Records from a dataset
-=-=-=-=-

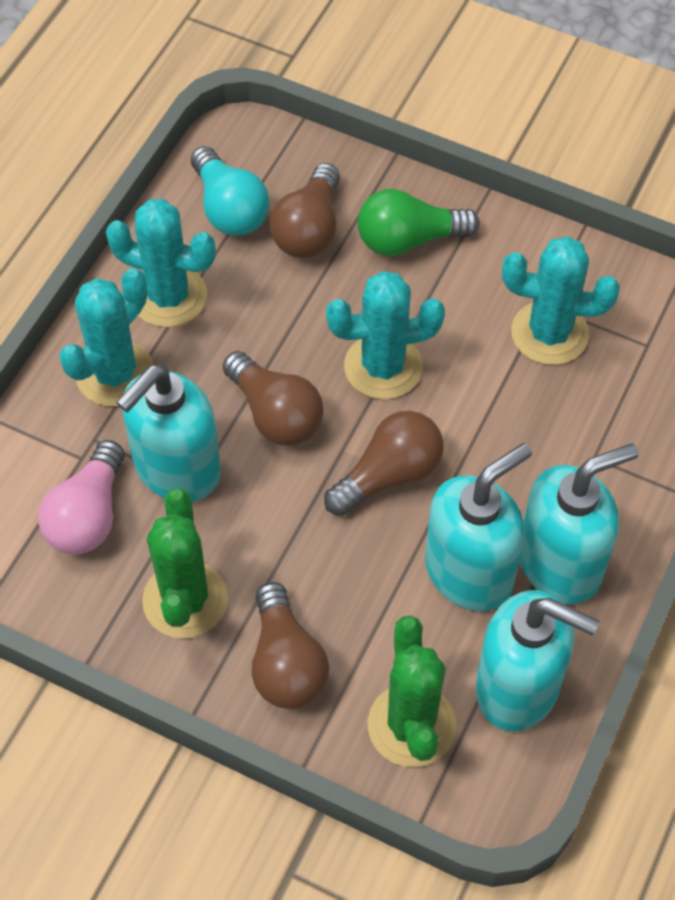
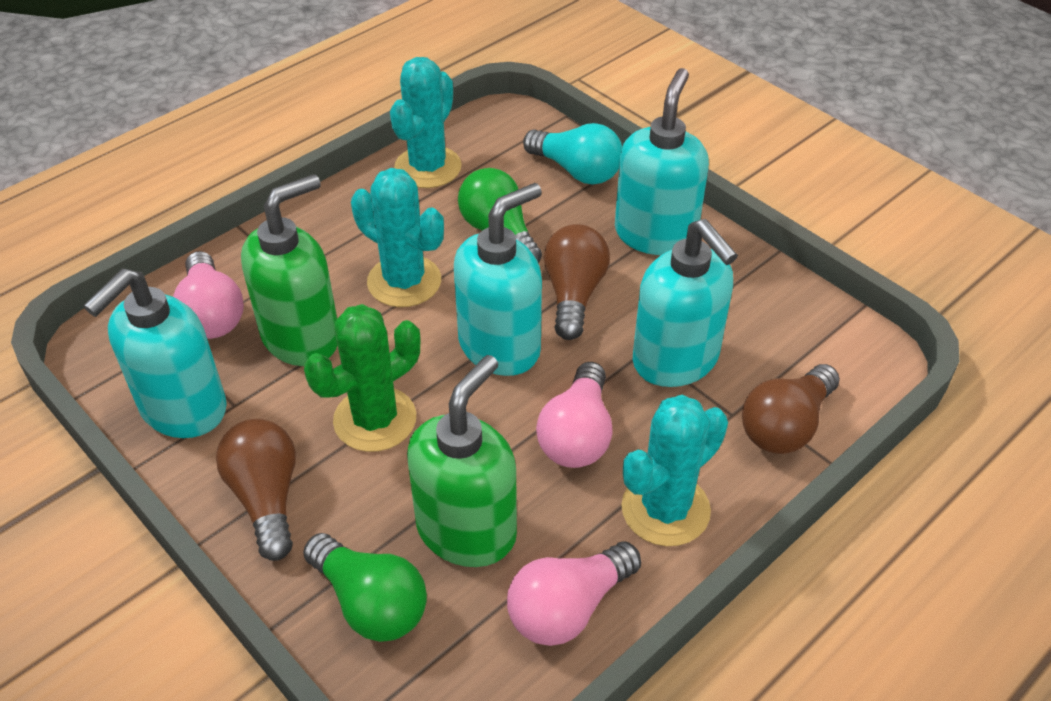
brown light bulb: 4 -> 3
green cactus: 2 -> 1
green light bulb: 1 -> 2
green soap dispenser: 0 -> 2
pink light bulb: 1 -> 3
turquoise cactus: 4 -> 3

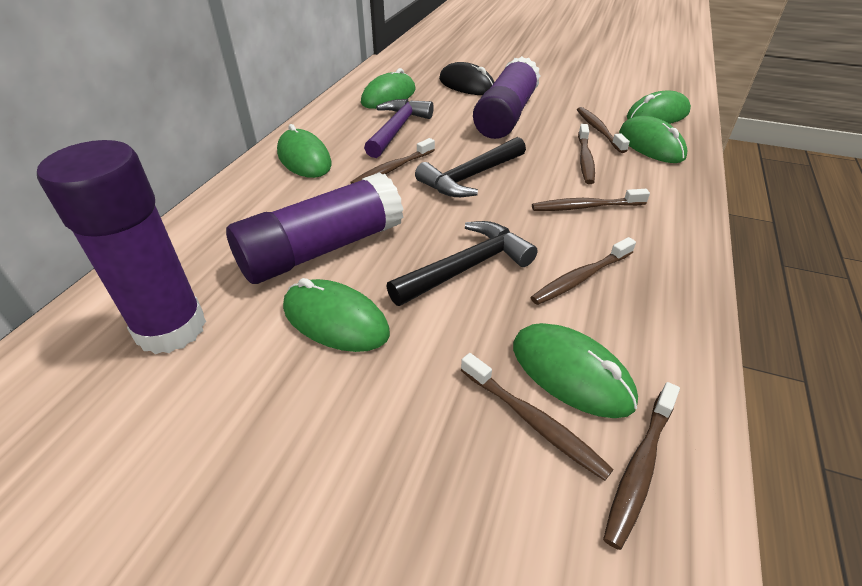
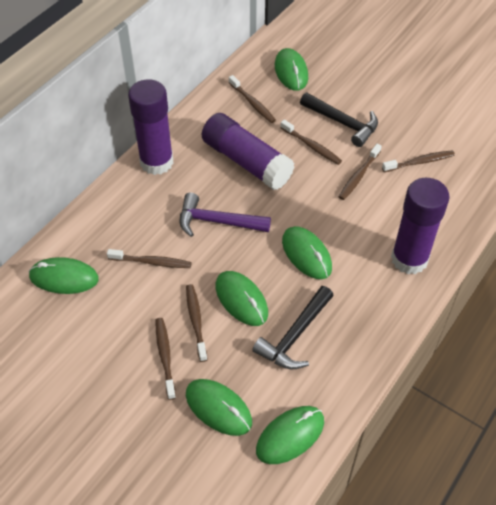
black mouse: 1 -> 0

-=-=-=-=-

GOAL OF THE EXERCISE
Your answer should be a precise transcript of the entries, minus the pictures.

RESPONSE BELOW
brown light bulb: 4 -> 3
green cactus: 2 -> 1
green light bulb: 1 -> 2
green soap dispenser: 0 -> 2
pink light bulb: 1 -> 3
turquoise cactus: 4 -> 3

black mouse: 1 -> 0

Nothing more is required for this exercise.